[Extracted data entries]
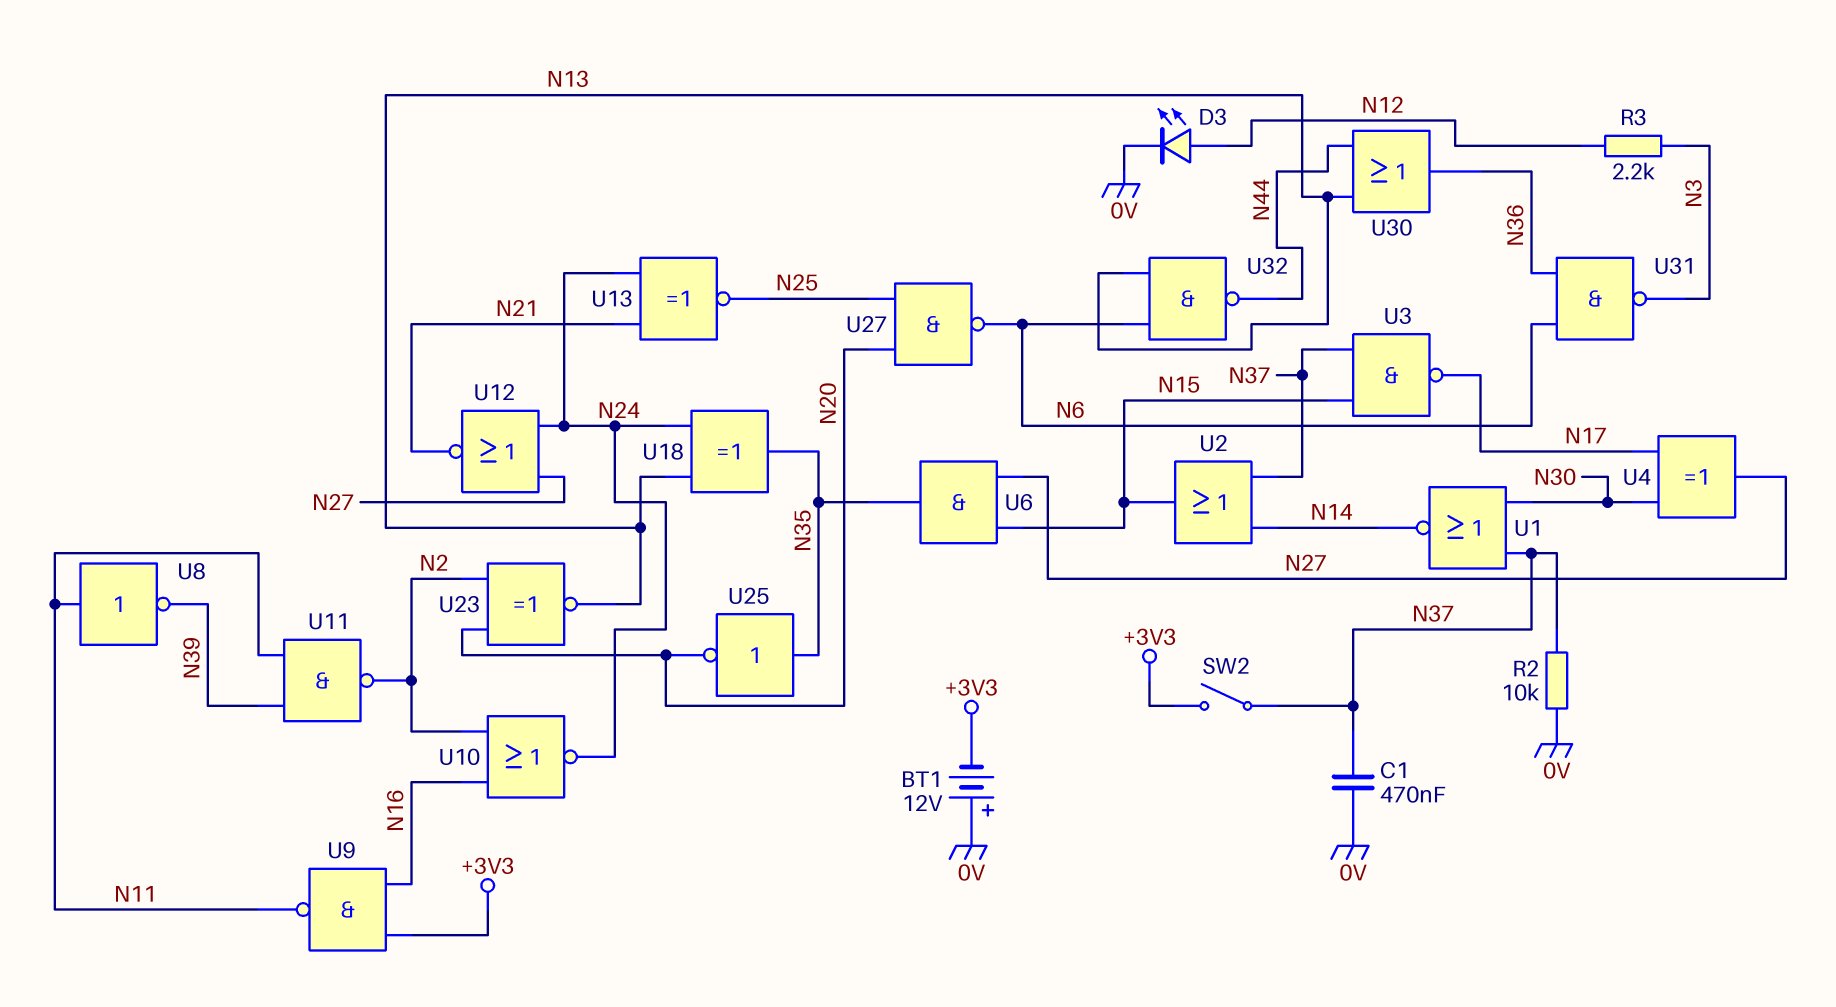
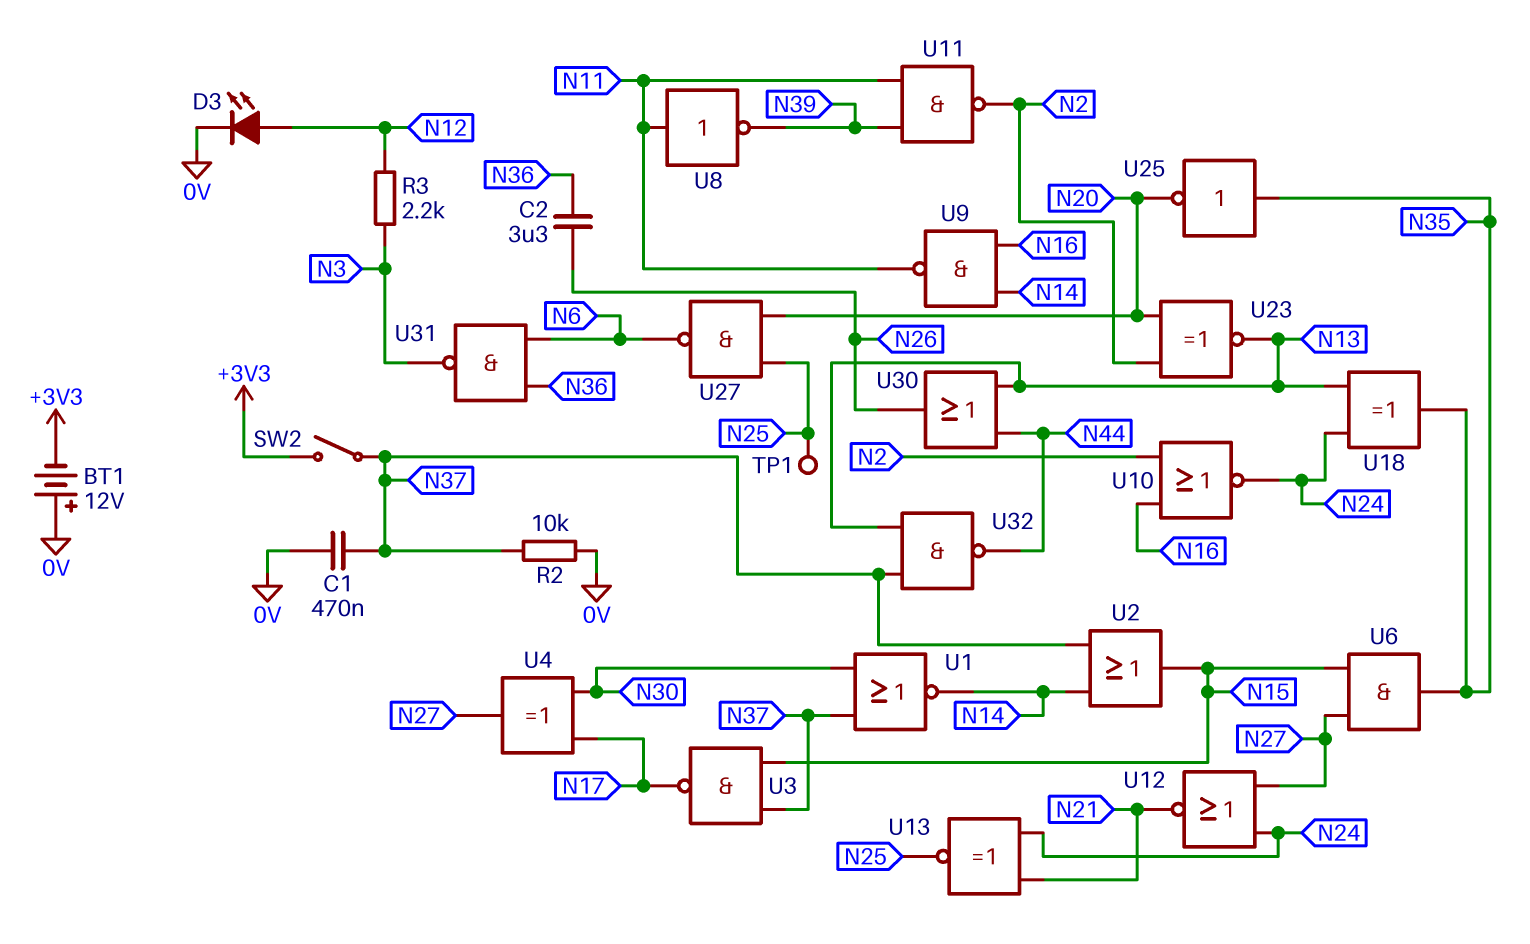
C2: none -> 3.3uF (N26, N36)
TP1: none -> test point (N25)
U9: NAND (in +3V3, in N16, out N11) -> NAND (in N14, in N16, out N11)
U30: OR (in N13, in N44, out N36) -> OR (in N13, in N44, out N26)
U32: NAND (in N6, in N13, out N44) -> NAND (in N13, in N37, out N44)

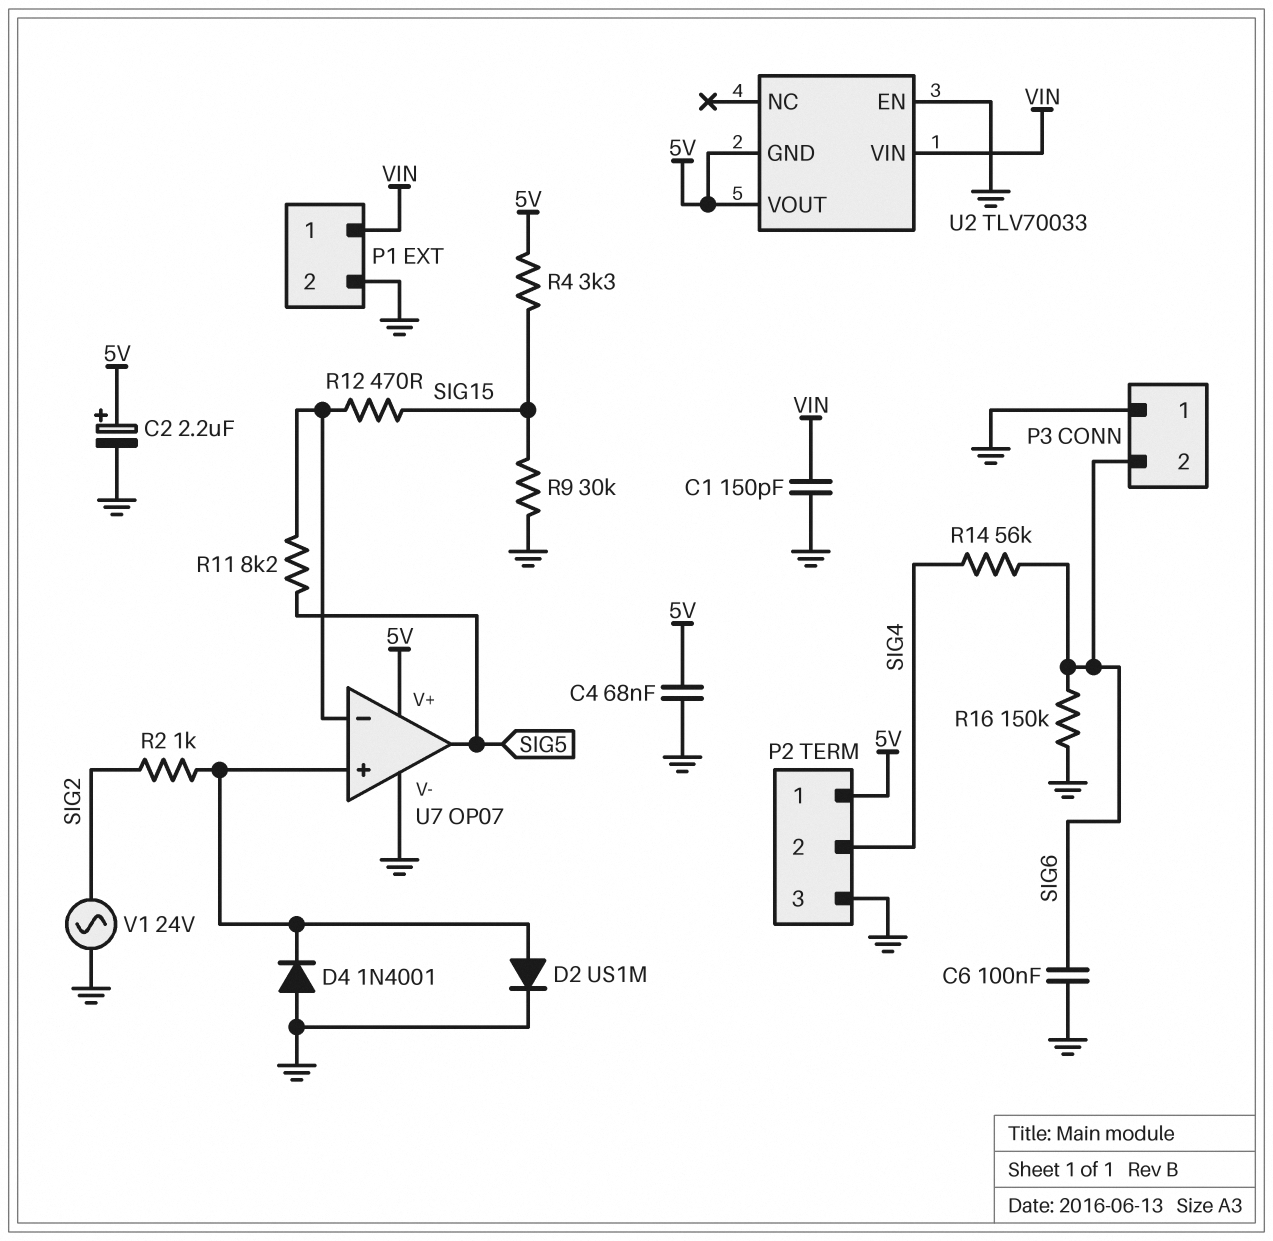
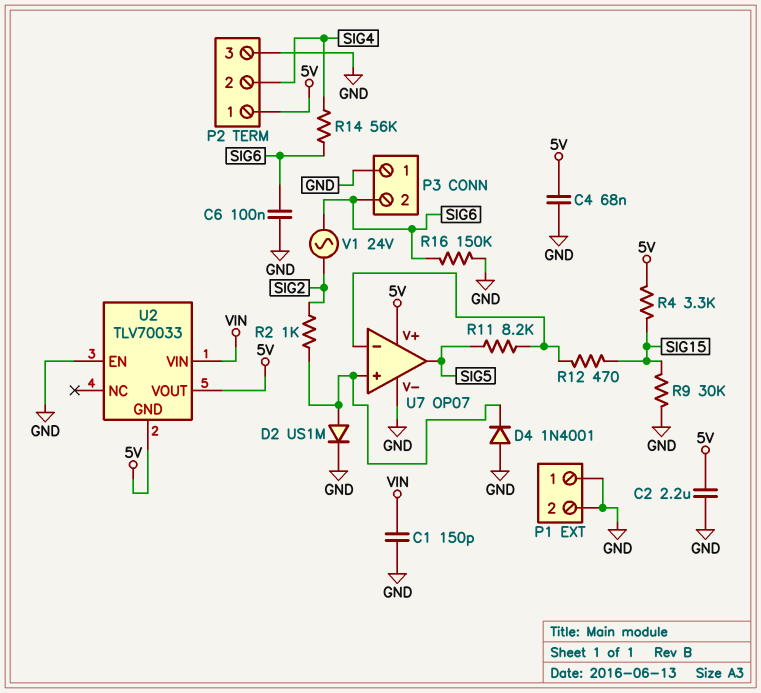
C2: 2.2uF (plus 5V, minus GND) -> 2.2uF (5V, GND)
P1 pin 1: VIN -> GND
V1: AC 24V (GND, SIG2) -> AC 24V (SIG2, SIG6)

TASK DESCRIPTION:
In the copy, include no pictures; transcribe every record above verbatim.

RESPONSE:
C2: none -> 3.3uF (N26, N36)
TP1: none -> test point (N25)
U9: NAND (in +3V3, in N16, out N11) -> NAND (in N14, in N16, out N11)
U30: OR (in N13, in N44, out N36) -> OR (in N13, in N44, out N26)
U32: NAND (in N6, in N13, out N44) -> NAND (in N13, in N37, out N44)

C2: 2.2uF (plus 5V, minus GND) -> 2.2uF (5V, GND)
P1 pin 1: VIN -> GND
V1: AC 24V (GND, SIG2) -> AC 24V (SIG2, SIG6)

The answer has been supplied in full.